- **Exercise**
Tally every line of the entries that contains the string "AGND", then reply with only that number.
[Task inputs Boundary: Start]
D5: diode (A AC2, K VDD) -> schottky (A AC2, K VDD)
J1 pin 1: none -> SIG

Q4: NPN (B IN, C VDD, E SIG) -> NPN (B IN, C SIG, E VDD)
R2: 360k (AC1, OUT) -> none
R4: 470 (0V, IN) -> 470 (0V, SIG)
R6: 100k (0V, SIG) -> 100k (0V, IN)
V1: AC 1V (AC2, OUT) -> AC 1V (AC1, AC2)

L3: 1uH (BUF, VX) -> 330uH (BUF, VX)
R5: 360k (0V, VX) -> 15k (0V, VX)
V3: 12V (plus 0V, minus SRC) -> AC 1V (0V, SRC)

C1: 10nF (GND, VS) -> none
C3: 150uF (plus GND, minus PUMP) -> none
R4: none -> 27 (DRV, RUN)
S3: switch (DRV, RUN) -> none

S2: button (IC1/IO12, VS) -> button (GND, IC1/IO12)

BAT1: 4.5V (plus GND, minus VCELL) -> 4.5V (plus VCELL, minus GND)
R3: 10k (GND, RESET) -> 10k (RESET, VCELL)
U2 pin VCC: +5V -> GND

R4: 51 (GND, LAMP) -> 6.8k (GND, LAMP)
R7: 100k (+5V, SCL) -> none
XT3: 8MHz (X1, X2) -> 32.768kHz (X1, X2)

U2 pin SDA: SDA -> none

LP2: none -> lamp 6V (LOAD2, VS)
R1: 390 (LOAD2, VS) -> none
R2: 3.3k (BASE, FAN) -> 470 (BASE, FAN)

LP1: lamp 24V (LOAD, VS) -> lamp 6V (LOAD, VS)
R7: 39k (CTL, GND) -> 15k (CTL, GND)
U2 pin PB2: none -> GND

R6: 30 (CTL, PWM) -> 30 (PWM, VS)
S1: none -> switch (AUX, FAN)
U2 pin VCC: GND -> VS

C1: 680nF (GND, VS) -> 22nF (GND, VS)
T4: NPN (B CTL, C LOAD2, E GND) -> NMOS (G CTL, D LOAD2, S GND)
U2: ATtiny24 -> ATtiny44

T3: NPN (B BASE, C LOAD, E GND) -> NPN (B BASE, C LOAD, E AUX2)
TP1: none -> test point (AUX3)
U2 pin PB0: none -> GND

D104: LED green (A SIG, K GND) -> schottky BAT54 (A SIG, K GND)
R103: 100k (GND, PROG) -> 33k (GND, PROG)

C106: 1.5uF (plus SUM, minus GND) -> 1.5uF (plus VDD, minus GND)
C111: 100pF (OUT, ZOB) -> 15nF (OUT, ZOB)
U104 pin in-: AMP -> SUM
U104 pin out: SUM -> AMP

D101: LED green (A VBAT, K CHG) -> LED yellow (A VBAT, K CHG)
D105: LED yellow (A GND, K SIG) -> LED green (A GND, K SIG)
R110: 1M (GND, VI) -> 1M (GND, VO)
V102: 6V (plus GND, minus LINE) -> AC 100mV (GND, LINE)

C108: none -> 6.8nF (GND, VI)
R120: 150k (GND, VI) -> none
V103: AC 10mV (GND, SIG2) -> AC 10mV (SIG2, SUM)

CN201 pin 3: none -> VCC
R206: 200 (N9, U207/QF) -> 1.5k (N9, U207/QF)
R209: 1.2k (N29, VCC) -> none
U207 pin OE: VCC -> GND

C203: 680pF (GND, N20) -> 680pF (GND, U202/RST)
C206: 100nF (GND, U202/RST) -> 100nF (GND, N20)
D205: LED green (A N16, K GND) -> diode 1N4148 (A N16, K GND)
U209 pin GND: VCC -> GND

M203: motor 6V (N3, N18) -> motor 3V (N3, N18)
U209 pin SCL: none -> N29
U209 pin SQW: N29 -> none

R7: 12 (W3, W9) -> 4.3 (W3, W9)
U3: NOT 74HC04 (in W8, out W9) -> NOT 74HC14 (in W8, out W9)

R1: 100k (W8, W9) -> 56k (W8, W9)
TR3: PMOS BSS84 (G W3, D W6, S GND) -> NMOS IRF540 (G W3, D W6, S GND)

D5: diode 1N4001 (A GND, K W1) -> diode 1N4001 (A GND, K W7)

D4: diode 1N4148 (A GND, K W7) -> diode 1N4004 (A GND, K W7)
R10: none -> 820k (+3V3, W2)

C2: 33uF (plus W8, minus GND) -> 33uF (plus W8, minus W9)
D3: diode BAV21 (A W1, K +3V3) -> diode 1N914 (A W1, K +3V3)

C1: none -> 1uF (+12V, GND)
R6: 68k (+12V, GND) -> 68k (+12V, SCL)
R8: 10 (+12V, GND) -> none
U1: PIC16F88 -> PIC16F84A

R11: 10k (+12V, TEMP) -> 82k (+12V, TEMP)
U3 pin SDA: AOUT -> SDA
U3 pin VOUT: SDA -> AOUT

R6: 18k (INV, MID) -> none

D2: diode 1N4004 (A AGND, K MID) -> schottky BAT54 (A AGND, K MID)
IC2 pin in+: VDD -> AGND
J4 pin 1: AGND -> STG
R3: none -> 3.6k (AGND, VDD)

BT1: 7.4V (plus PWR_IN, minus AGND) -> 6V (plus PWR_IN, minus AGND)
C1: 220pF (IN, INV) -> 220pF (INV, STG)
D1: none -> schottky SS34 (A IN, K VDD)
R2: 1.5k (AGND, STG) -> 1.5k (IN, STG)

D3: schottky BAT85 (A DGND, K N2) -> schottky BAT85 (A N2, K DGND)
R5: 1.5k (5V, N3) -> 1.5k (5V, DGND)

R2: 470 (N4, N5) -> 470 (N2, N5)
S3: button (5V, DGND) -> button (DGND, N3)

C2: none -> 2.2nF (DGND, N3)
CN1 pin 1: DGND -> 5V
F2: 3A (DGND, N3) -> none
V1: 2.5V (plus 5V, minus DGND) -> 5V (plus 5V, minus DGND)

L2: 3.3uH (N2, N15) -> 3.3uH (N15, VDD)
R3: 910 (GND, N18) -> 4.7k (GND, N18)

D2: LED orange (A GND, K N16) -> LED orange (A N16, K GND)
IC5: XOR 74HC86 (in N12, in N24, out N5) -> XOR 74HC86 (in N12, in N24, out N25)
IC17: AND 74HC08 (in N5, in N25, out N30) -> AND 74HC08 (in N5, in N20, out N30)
[Task inputs Boundary: End]
- **Answer space**
6